BEGIN DATA SHOWN

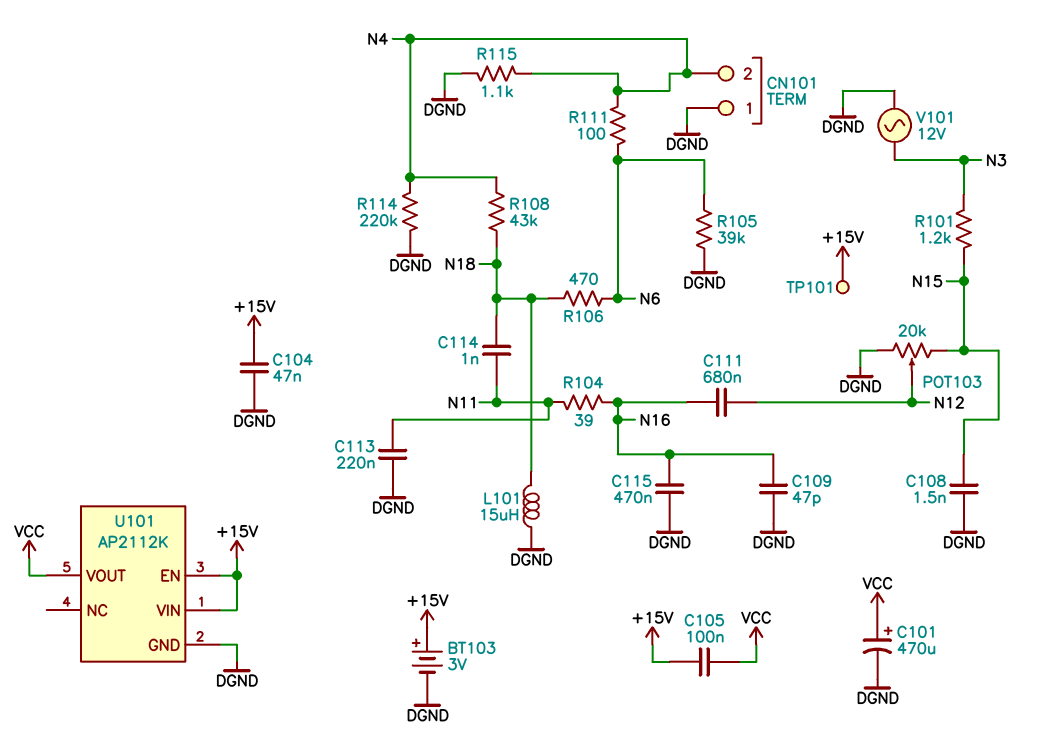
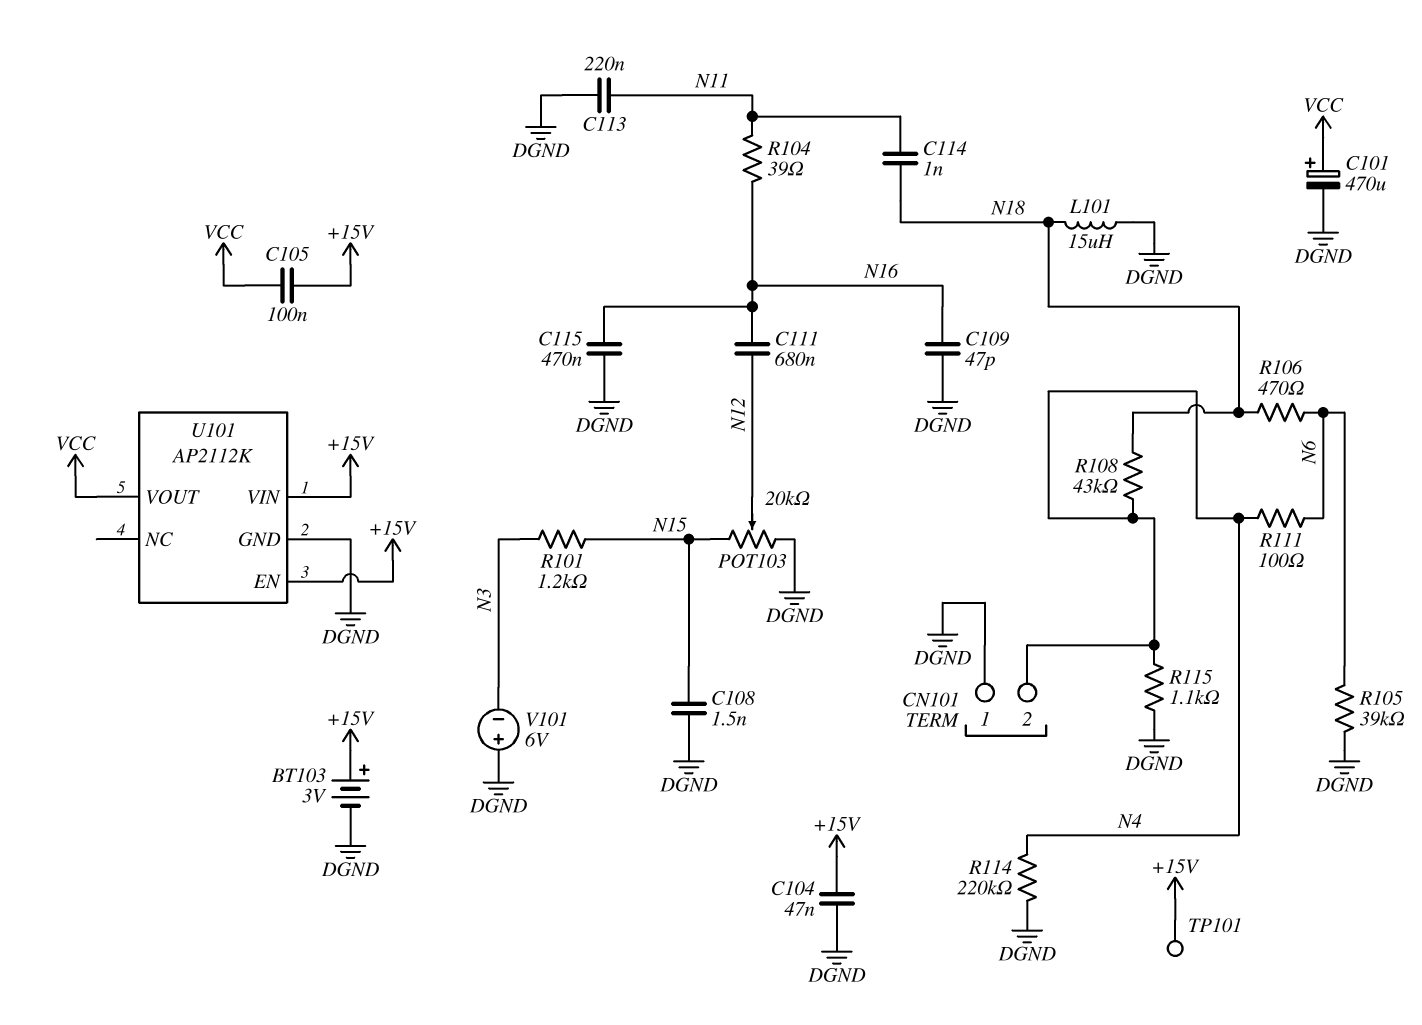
V101: AC 12V (DGND, N3) -> 6V (plus DGND, minus N3)

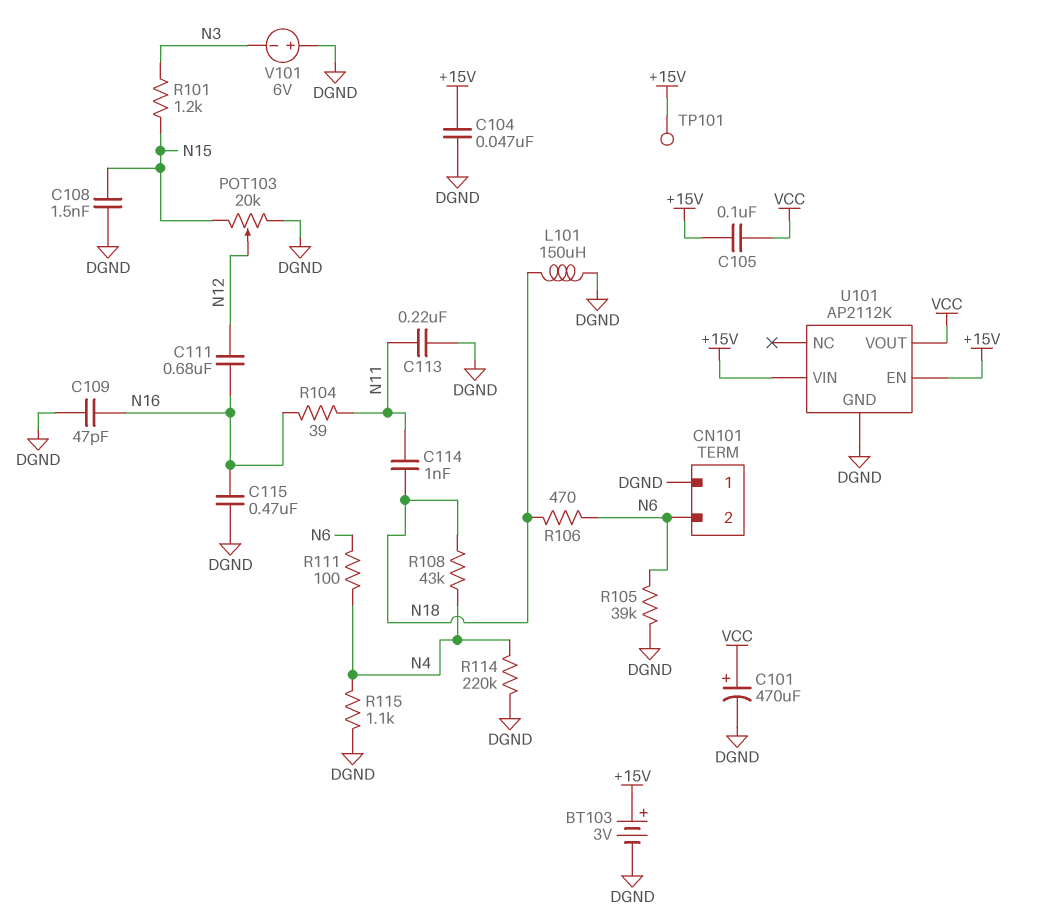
CN101 pin 2: N4 -> N6
L101: 15uH (DGND, N18) -> 150uH (DGND, N18)

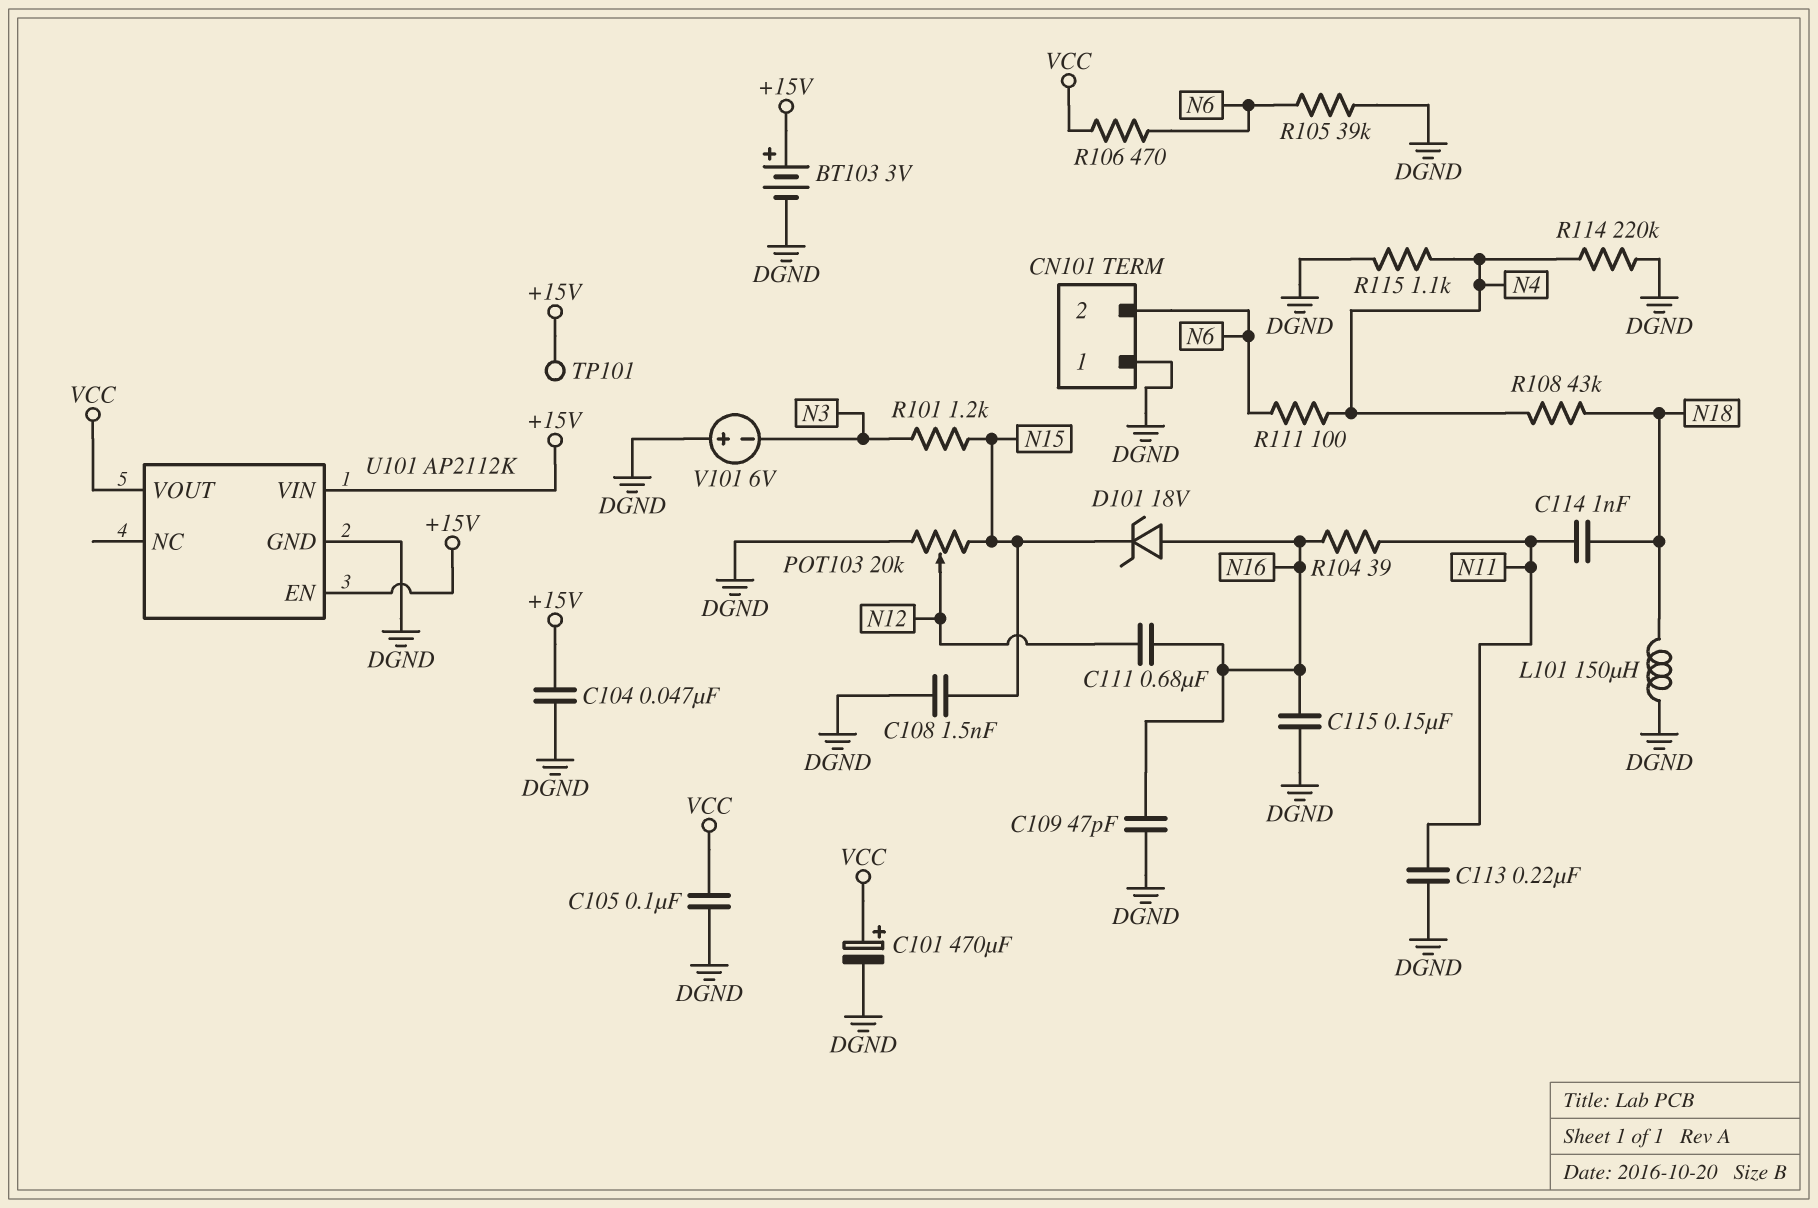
C105: 100nF (+15V, VCC) -> 100nF (DGND, VCC)
C115: 470nF (DGND, N16) -> 150nF (DGND, N16)
D101: none -> zener 18V (A N16, K N15)
R106: 470 (N6, N18) -> 470 (N6, VCC)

END DATA SHOWN

- _TASK ITEM_
Out of the records above, pull each line containing the word "DGND".

- _SOLUTION FOR THIS EXERCISE_
V101: AC 12V (DGND, N3) -> 6V (plus DGND, minus N3)
L101: 15uH (DGND, N18) -> 150uH (DGND, N18)
C105: 100nF (+15V, VCC) -> 100nF (DGND, VCC)
C115: 470nF (DGND, N16) -> 150nF (DGND, N16)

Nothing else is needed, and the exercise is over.